EXERCISE REQUIREMENTS → In the entries below, find the line with "The size of the red_nivopu" and the line with "The orange_nivopu ended". Return those two lines and all lines between them, exactly.

[Coordinate-based change listings]
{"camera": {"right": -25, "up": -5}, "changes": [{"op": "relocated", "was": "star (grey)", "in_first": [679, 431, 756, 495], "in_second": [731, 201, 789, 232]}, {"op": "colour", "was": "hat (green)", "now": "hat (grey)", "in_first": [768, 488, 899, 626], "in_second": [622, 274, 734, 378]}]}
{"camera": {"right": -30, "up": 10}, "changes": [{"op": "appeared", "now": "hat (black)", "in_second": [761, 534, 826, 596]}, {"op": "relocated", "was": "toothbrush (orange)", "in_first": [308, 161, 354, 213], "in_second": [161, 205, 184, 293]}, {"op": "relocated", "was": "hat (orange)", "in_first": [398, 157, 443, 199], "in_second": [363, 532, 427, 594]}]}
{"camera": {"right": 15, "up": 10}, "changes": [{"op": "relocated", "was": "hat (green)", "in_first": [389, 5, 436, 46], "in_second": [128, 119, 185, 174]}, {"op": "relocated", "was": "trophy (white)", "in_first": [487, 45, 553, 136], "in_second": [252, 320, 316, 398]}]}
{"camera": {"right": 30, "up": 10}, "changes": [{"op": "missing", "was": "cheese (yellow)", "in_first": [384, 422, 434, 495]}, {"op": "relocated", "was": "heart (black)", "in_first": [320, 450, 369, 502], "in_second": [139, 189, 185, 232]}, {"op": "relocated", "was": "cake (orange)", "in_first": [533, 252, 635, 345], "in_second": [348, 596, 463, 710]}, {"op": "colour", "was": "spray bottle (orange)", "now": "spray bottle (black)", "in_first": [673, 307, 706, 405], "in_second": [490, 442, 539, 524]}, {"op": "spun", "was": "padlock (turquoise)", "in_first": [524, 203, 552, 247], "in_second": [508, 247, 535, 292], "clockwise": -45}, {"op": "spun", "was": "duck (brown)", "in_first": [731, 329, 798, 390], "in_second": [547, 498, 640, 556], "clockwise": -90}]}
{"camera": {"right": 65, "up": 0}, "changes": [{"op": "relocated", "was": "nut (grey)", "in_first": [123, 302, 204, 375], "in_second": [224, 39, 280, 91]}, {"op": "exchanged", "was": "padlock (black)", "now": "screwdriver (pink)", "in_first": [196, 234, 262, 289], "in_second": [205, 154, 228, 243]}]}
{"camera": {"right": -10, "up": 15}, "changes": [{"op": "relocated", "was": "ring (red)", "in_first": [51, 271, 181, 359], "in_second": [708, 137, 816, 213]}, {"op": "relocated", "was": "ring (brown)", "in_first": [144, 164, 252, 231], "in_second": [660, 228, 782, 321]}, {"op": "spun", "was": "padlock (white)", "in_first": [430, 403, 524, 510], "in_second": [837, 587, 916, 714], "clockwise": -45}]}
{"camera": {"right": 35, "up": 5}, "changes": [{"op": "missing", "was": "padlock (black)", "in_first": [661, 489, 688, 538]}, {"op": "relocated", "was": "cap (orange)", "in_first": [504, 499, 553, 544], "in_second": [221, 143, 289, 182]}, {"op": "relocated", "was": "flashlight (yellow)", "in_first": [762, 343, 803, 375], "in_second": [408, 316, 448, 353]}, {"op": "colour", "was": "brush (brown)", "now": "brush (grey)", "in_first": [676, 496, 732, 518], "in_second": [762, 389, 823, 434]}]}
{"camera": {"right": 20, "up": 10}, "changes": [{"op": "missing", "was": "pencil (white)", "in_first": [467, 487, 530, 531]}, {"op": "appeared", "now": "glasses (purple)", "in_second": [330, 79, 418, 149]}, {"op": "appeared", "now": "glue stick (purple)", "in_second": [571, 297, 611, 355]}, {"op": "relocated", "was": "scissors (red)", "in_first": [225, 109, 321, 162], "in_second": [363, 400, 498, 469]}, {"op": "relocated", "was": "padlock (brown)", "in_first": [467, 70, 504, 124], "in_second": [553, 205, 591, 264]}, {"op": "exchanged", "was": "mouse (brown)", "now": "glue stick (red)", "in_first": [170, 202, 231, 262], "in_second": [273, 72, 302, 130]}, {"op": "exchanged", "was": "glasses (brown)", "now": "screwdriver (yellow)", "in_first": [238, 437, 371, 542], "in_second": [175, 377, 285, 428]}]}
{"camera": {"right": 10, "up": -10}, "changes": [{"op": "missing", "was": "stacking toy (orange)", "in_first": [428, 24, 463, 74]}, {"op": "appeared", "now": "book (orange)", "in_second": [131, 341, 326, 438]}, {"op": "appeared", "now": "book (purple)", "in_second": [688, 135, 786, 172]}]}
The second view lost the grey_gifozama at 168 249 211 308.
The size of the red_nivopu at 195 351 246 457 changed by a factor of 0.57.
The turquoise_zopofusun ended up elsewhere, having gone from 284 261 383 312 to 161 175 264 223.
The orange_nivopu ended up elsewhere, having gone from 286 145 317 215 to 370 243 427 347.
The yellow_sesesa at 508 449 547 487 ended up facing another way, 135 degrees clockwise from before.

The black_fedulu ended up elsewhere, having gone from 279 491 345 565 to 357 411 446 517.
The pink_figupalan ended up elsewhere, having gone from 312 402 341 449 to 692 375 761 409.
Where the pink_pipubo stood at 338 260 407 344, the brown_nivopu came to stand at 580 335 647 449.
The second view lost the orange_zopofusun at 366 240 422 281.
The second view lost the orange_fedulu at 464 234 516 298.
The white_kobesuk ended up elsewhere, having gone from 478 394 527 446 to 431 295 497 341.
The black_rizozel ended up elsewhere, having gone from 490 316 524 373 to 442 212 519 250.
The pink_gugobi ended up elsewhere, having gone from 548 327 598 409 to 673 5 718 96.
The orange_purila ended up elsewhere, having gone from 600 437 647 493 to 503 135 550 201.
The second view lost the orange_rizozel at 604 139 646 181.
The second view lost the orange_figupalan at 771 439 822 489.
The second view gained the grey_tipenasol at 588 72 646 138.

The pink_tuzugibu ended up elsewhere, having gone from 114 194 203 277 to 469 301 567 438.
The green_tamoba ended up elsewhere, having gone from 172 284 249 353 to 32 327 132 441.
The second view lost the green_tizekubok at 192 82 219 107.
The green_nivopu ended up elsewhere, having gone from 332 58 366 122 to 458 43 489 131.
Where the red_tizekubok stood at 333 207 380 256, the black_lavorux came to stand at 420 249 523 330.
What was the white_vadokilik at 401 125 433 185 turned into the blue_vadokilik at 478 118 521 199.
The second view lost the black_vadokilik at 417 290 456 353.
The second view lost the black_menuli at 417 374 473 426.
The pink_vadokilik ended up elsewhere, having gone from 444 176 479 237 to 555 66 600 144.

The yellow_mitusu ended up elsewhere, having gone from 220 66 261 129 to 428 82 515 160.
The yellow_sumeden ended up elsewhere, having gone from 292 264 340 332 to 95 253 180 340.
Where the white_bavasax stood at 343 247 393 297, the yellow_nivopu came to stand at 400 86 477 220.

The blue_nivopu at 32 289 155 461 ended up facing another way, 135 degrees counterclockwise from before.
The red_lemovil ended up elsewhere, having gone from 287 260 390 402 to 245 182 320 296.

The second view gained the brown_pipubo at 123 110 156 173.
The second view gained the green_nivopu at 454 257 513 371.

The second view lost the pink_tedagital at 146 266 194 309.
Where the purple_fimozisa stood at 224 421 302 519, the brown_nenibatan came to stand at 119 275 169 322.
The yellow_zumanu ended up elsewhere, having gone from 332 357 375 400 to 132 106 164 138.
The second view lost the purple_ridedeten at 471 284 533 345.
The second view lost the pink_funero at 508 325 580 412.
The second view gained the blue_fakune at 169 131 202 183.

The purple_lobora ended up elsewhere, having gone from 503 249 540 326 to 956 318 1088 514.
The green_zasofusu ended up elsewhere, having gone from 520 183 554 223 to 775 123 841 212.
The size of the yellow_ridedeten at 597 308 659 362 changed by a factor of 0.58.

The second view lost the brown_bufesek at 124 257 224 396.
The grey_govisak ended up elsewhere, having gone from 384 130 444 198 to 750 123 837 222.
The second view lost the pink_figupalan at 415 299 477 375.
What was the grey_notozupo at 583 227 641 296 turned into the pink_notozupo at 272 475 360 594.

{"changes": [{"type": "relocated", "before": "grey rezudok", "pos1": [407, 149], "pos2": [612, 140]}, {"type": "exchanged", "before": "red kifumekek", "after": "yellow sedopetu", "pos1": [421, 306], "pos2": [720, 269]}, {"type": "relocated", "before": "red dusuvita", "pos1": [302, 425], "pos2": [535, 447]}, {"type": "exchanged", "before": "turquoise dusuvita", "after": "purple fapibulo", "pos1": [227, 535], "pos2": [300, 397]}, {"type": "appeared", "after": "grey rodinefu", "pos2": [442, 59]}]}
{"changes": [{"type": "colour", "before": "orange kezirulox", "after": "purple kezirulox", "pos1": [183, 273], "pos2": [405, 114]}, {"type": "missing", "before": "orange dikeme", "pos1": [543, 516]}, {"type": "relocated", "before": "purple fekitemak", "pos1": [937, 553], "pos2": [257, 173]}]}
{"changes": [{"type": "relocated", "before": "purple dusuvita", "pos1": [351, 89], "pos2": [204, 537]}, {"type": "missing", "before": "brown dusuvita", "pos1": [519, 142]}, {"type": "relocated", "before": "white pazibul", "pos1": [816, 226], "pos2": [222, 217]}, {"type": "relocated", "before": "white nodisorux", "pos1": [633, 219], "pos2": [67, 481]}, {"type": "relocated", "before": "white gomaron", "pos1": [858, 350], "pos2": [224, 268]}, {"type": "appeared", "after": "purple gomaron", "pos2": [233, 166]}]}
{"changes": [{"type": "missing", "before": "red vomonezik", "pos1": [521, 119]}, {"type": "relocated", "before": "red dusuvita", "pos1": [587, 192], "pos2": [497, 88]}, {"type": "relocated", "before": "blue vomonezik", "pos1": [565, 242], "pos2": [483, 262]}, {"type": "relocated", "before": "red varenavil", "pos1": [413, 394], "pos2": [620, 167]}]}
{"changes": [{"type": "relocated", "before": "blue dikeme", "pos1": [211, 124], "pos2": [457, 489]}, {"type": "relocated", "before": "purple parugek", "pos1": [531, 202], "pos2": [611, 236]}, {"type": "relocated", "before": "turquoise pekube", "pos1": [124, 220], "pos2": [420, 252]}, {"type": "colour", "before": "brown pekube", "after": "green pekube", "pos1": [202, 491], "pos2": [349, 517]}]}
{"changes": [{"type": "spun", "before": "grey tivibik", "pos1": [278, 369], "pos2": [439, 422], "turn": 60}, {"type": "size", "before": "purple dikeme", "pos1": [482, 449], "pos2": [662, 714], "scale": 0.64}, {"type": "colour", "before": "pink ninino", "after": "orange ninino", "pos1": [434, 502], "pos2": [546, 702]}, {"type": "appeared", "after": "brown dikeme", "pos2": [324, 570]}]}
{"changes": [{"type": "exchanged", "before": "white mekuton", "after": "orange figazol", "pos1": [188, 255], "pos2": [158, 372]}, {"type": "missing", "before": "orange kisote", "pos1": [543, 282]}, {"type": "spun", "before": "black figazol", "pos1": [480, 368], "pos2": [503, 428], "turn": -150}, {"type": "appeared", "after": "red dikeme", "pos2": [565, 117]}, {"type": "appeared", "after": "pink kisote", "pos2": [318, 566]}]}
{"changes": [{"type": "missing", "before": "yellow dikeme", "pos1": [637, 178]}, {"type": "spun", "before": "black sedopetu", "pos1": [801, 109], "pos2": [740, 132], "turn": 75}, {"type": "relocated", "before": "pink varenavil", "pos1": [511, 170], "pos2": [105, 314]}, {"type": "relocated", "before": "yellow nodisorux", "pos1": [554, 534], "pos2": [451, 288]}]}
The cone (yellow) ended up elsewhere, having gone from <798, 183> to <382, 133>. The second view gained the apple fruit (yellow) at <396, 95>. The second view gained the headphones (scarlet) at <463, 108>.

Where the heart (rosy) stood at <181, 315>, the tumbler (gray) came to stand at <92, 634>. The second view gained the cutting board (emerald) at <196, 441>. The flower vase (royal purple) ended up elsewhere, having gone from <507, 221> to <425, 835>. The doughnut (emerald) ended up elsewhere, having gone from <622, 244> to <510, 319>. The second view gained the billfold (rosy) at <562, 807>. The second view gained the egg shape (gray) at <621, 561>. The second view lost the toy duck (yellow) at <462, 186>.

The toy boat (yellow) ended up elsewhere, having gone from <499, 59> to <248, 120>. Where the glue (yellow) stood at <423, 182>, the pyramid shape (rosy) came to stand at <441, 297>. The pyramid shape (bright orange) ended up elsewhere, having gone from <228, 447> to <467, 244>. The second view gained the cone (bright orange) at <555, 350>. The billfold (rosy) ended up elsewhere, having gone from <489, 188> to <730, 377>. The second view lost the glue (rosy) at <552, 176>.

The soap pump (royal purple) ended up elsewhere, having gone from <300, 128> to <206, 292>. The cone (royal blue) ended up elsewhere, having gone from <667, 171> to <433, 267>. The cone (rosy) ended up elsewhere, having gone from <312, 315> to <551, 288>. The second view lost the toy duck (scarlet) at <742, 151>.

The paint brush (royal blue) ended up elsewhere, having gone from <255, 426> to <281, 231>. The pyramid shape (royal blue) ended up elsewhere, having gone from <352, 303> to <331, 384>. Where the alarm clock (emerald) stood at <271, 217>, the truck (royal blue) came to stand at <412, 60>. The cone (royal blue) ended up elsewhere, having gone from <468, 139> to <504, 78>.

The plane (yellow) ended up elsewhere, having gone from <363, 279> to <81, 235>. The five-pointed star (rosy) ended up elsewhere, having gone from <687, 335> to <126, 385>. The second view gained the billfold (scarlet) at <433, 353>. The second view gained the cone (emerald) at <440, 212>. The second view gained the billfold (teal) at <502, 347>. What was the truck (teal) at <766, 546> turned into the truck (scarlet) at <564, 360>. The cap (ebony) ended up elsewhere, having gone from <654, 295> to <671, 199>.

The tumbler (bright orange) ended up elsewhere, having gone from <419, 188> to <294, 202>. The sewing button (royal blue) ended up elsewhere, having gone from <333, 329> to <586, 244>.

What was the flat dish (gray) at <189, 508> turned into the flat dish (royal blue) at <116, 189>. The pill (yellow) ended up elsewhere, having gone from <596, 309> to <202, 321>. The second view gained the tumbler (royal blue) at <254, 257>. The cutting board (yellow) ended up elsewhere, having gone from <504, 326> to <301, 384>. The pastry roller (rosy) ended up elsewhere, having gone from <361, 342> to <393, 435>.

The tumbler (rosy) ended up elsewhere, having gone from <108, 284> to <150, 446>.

OUTPUT OF THE TASK →
The size of the red_nivopu at 195 351 246 457 changed by a factor of 0.57.
The turquoise_zopofusun ended up elsewhere, having gone from 284 261 383 312 to 161 175 264 223.
The orange_nivopu ended up elsewhere, having gone from 286 145 317 215 to 370 243 427 347.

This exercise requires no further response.